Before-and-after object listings
####################

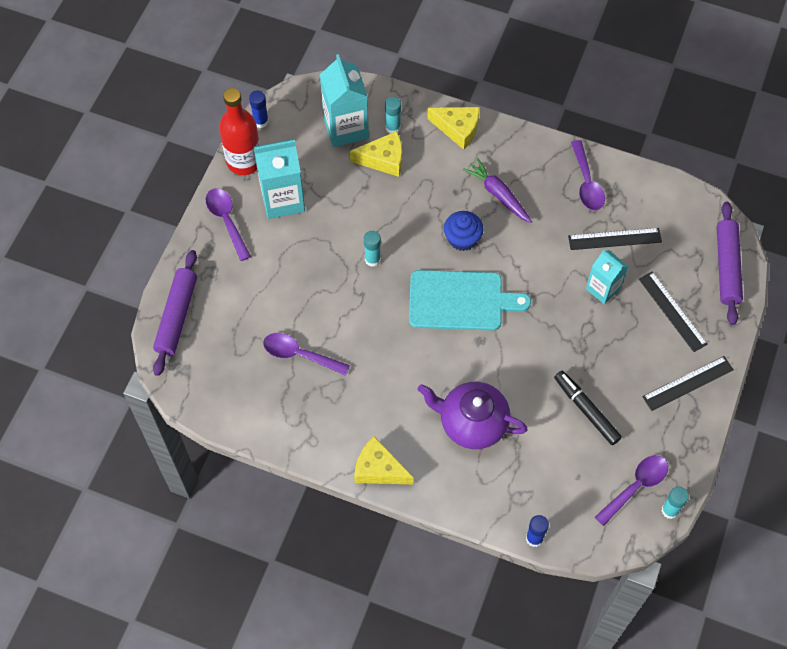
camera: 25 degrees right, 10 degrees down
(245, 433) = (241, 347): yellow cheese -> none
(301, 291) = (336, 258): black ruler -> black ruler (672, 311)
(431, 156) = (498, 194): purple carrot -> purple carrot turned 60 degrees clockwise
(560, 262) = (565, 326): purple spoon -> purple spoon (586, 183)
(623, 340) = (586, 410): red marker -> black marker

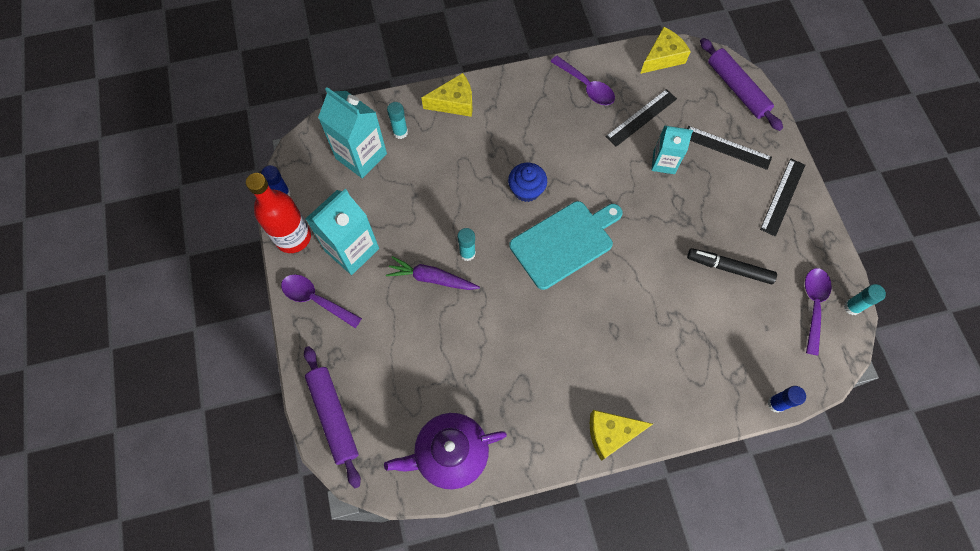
camera: 35 degrees left, 5 degrees up
(299, 354) = (469, 378): purple spoon -> none
(383, 159) = (412, 163): yellow cheese -> yellow cheese (662, 57)
(472, 423) = (653, 340): purple teapot -> purple teapot (450, 453)
(498, 194) = (526, 136): purple carrot -> purple carrot (432, 278)

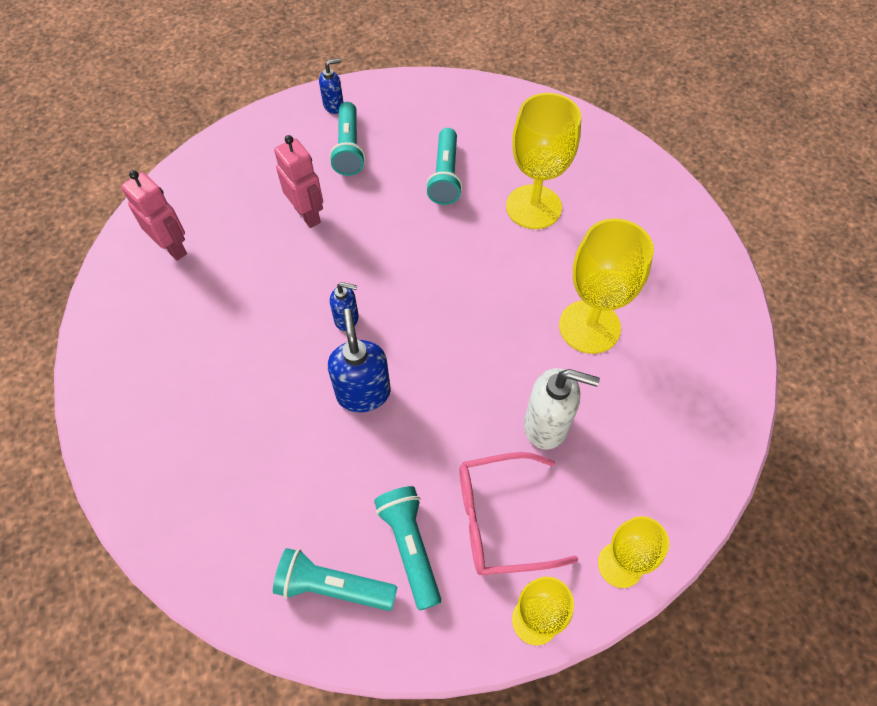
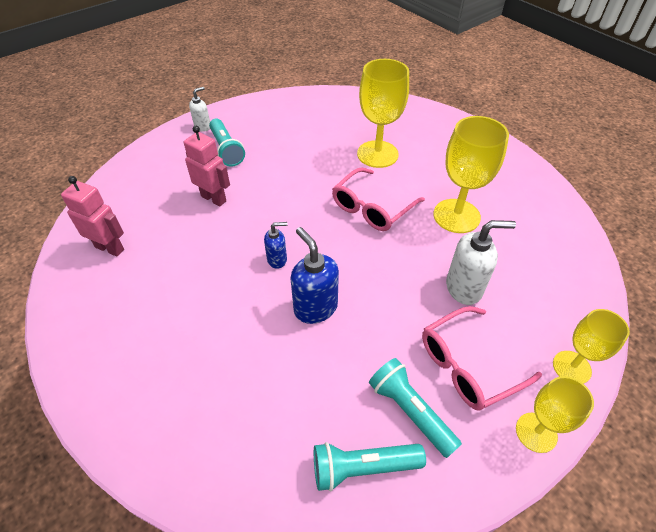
camera: 20 degrees left, 10 degrees down
(334, 106) = (203, 127): blue soap dispenser -> white soap dispenser
(445, 176) = (306, 150): turquoise flashlight -> none
(489, 284) = (372, 208): none -> pink glasses

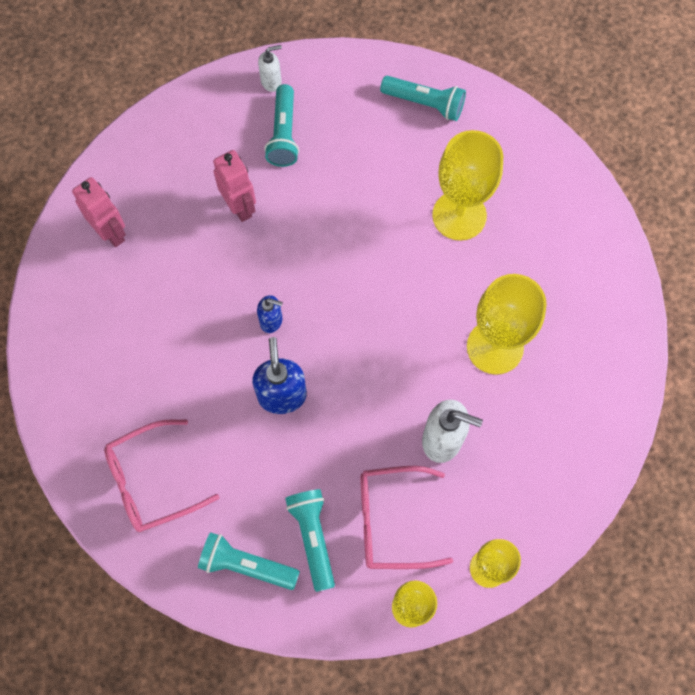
camera: 25 degrees right, 20 degrees up
(316, 109) = (425, 104): none -> turquoise flashlight
(372, 208) = (406, 295): pink glasses -> pink glasses (151, 481)

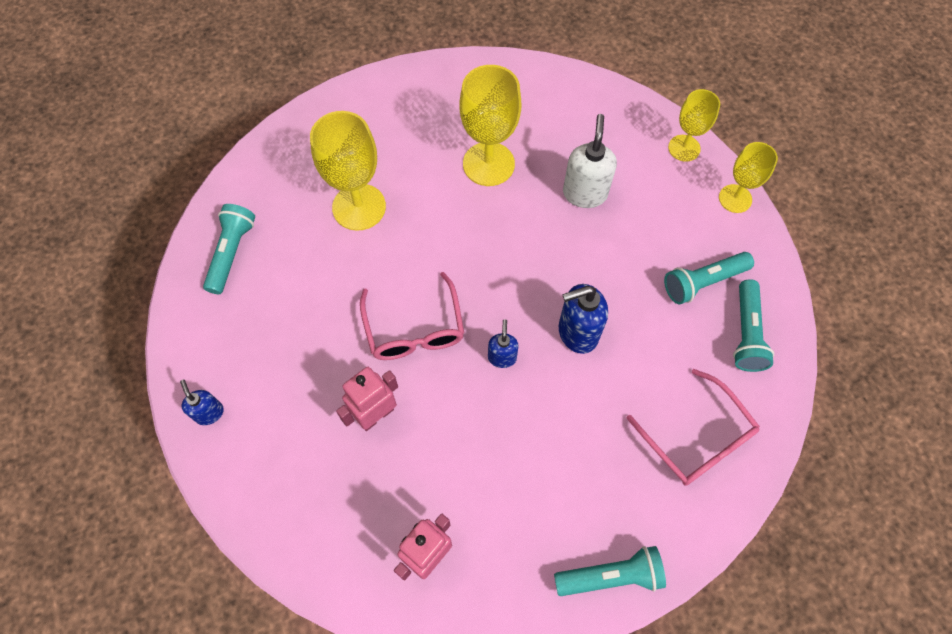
camera: 100 degrees left, 5 degrees down
(271, 82) = (209, 413): white soap dispenser -> blue soap dispenser
(283, 134) = (279, 386): turquoise flashlight -> turquoise flashlight (611, 576)
(391, 521) = (668, 223): pink glasses -> pink glasses (414, 329)

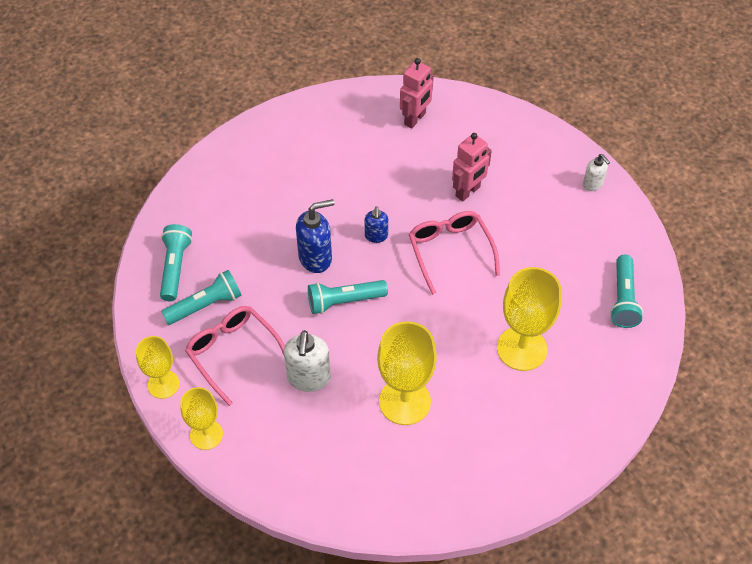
camera: 175 degrees right, 10 degrees down
(209, 413) = (593, 184): blue soap dispenser -> white soap dispenser
(611, 576) = (293, 117): turquoise flashlight -> turquoise flashlight (344, 301)
(697, 439) = (226, 194): pink glasses -> pink glasses (233, 353)

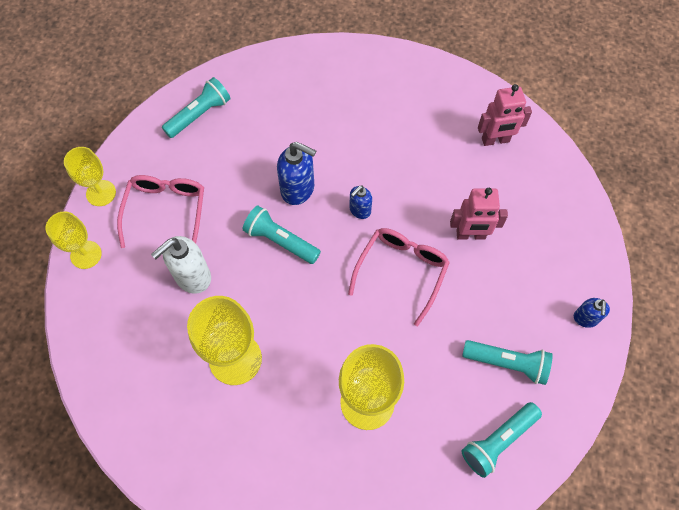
camera: 45 degrees right, 10 degrees up
(205, 305) = (188, 160): turquoise flashlight -> turquoise flashlight (507, 363)
(593, 184) = (585, 318): white soap dispenser -> blue soap dispenser

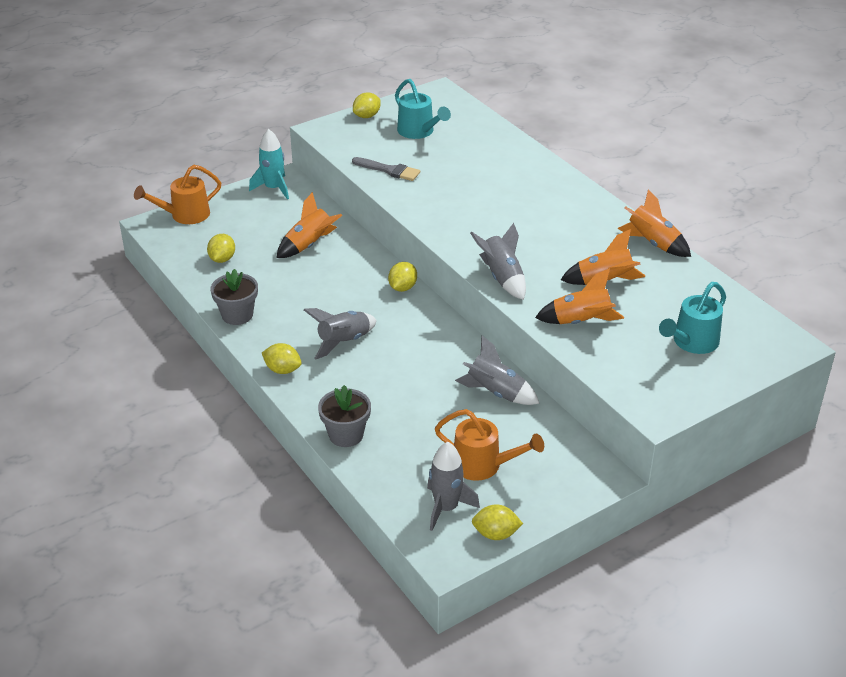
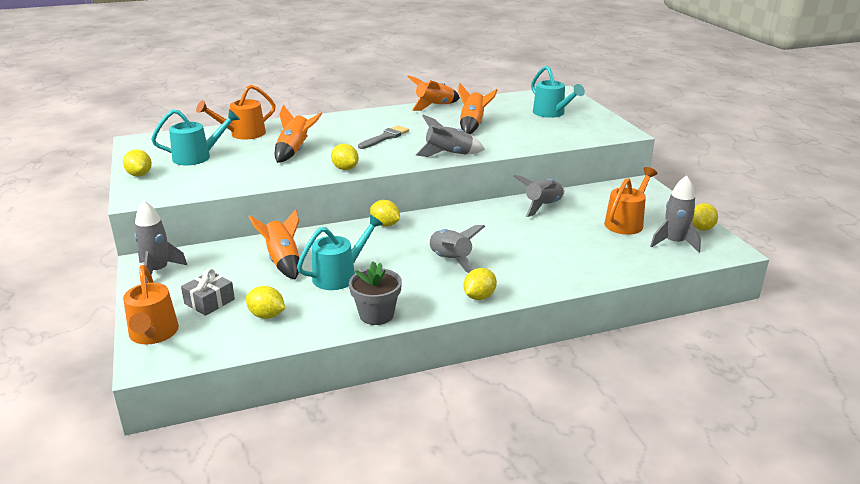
camera: 75 degrees left, 10 degrees down
(235, 226) = (209, 301): none -> grey gift
(273, 188) = (158, 271): turquoise rocket -> grey rocket
(296, 281) = (340, 275): none -> turquoise watering can
(346, 435) = (581, 274): grey flower pot -> none
(389, 170) = (249, 176): grey brush -> grey brush (385, 137)
(431, 219) = (345, 168): none -> yellow lemon
(487, 139) = (242, 134): none -> orange watering can
(581, 322) = (517, 138): orange rocket -> orange rocket (295, 151)

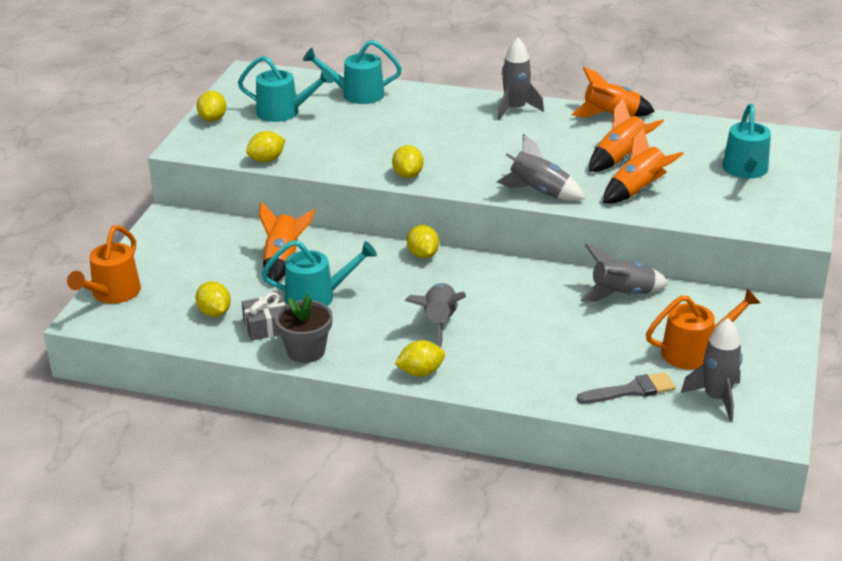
camera: 35 degrees right, 5 degrees up
(158, 271) = (170, 230): grey rocket -> grey rocket (515, 109)
(209, 301) = (182, 279): grey gift -> grey gift (266, 326)
(242, 134) = (356, 94): orange watering can -> turquoise watering can
(295, 151) = (383, 134): orange rocket -> orange rocket (637, 191)
(385, 137) = (498, 145): grey brush -> grey brush (631, 390)
(701, 228) = (779, 394): yellow lemon -> yellow lemon (266, 160)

####################

• Work to complete:
Each line above should be returned exactly as written, apart from any pictures.

• Response:
camera: 25 degrees right, 10 degrees down
(245, 433) = (241, 347): yellow cheese -> none
(301, 291) = (336, 258): black ruler -> black ruler (672, 311)
(431, 156) = (498, 194): purple carrot -> purple carrot turned 60 degrees clockwise
(560, 262) = (565, 326): purple spoon -> purple spoon (586, 183)
(623, 340) = (586, 410): red marker -> black marker

camera: 35 degrees left, 5 degrees up
(299, 354) = (469, 378): purple spoon -> none
(383, 159) = (412, 163): yellow cheese -> yellow cheese (662, 57)
(472, 423) = (653, 340): purple teapot -> purple teapot (450, 453)
(498, 194) = (526, 136): purple carrot -> purple carrot (432, 278)

camera: 20 degrees left, 10 degrees down
(334, 106) = (203, 127): blue soap dispenser -> white soap dispenser
(445, 176) = (306, 150): turquoise flashlight -> none
(489, 284) = (372, 208): none -> pink glasses

camera: 25 degrees right, 20 degrees up
(316, 109) = (425, 104): none -> turquoise flashlight
(372, 208) = (406, 295): pink glasses -> pink glasses (151, 481)

camera: 100 degrees left, 5 degrees down
(271, 82) = (209, 413): white soap dispenser -> blue soap dispenser
(283, 134) = (279, 386): turquoise flashlight -> turquoise flashlight (611, 576)
(391, 521) = (668, 223): pink glasses -> pink glasses (414, 329)

camera: 175 degrees right, 10 degrees down
(209, 413) = (593, 184): blue soap dispenser -> white soap dispenser
(611, 576) = (293, 117): turquoise flashlight -> turquoise flashlight (344, 301)
(697, 439) = (226, 194): pink glasses -> pink glasses (233, 353)

camera: 45 degrees right, 10 degrees up
(205, 305) = (188, 160): turquoise flashlight -> turquoise flashlight (507, 363)
(593, 184) = (585, 318): white soap dispenser -> blue soap dispenser

camera: 75 degrees left, 10 degrees down
(235, 226) = (209, 301): none -> grey gift
(273, 188) = (158, 271): turquoise rocket -> grey rocket
(296, 281) = (340, 275): none -> turquoise watering can
(346, 435) = (581, 274): grey flower pot -> none
(389, 170) = (249, 176): grey brush -> grey brush (385, 137)
(431, 219) = (345, 168): none -> yellow lemon
(487, 139) = (242, 134): none -> orange watering can
(581, 322) = (517, 138): orange rocket -> orange rocket (295, 151)

camera: 35 degrees right, 5 degrees up
(158, 271) = (170, 230): grey rocket -> grey rocket (515, 109)
(209, 301) = (182, 279): grey gift -> grey gift (266, 326)
(242, 134) = (356, 94): orange watering can -> turquoise watering can
(295, 151) = (383, 134): orange rocket -> orange rocket (637, 191)
(385, 137) = (498, 145): grey brush -> grey brush (631, 390)
(701, 228) = (779, 394): yellow lemon -> yellow lemon (266, 160)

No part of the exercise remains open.